GIVEN DATA ::
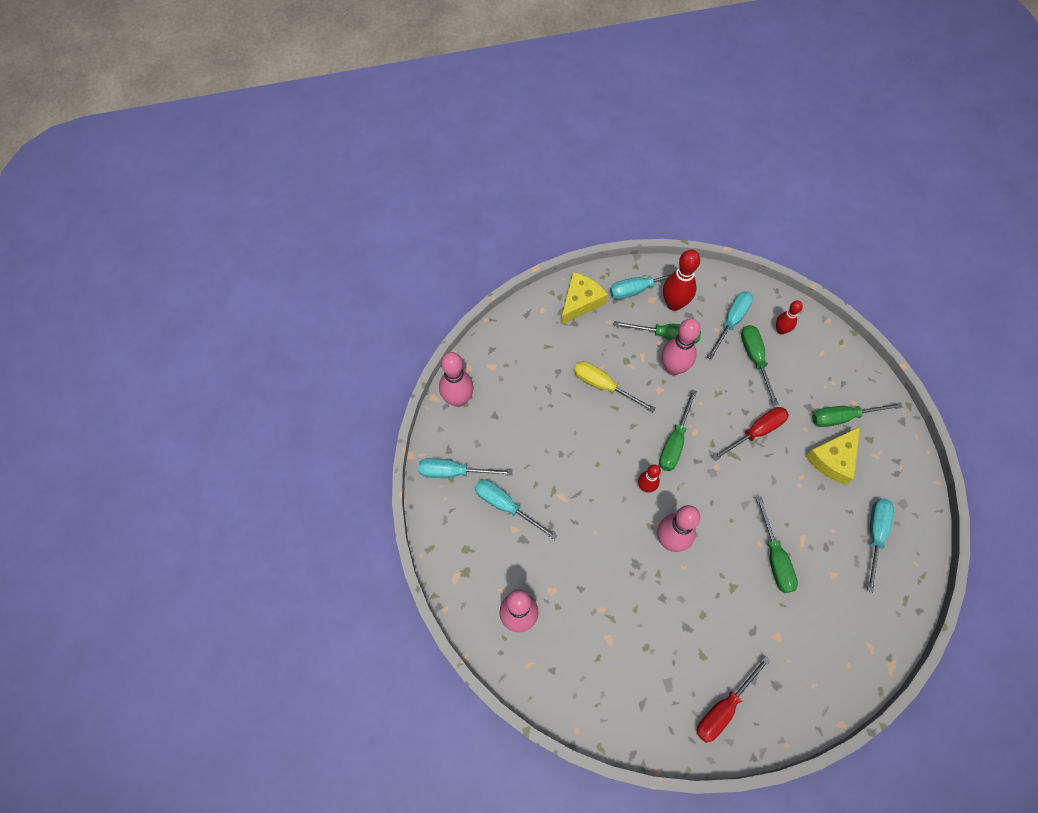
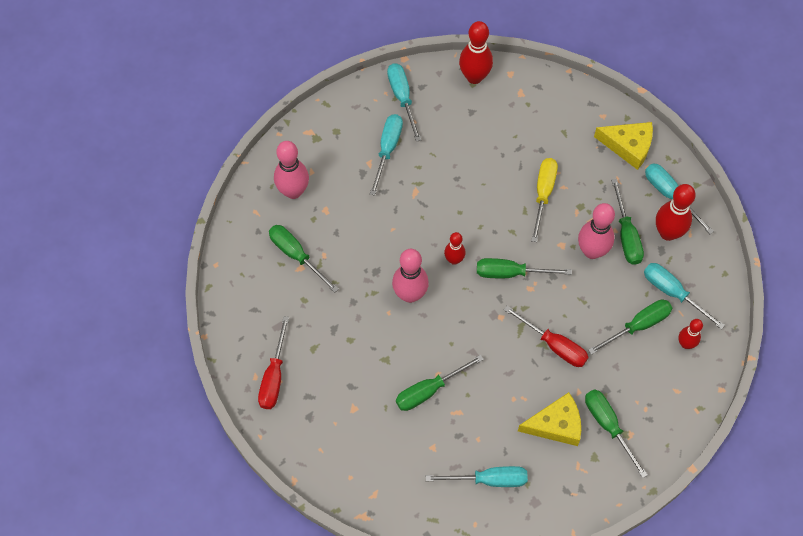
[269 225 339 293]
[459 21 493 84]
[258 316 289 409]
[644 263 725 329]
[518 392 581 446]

TASK REQUIREMENTS :: Send back the data above verbatim, leaving out its pictures.

ANSWER ::
[269 225 339 293]
[459 21 493 84]
[258 316 289 409]
[644 263 725 329]
[518 392 581 446]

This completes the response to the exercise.